____ Provided information

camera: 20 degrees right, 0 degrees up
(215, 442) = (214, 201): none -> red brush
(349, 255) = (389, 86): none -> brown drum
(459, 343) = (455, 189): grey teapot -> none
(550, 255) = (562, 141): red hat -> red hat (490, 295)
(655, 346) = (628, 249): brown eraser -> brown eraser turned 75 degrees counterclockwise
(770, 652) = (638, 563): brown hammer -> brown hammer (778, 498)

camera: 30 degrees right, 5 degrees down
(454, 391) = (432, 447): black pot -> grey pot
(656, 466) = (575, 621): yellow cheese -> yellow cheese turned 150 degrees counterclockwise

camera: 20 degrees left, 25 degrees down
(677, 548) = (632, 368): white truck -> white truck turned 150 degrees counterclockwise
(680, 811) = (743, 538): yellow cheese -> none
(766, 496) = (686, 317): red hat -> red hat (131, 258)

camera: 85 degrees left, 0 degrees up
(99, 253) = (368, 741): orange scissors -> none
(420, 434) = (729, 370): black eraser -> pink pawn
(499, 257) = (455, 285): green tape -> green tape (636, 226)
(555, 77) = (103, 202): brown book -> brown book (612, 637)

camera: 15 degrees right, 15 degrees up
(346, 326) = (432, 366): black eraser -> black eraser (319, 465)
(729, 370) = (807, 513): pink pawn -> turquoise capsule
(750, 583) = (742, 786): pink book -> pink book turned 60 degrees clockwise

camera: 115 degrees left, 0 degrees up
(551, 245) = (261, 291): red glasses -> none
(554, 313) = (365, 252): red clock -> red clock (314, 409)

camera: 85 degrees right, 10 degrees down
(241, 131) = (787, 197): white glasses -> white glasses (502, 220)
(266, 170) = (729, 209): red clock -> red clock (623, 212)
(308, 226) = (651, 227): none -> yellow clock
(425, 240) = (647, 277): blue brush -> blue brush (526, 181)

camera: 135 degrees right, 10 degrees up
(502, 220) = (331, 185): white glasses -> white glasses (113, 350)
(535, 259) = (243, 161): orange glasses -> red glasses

________

> **Work instruction**
Reproduce exactly, please, only the lines from the start of the data above to the line that contains "(770, 652) = (638, 563): brown", with both ends kept.

> **Exercise solution**
camera: 20 degrees right, 0 degrees up
(215, 442) = (214, 201): none -> red brush
(349, 255) = (389, 86): none -> brown drum
(459, 343) = (455, 189): grey teapot -> none
(550, 255) = (562, 141): red hat -> red hat (490, 295)
(655, 346) = (628, 249): brown eraser -> brown eraser turned 75 degrees counterclockwise
(770, 652) = (638, 563): brown hammer -> brown hammer (778, 498)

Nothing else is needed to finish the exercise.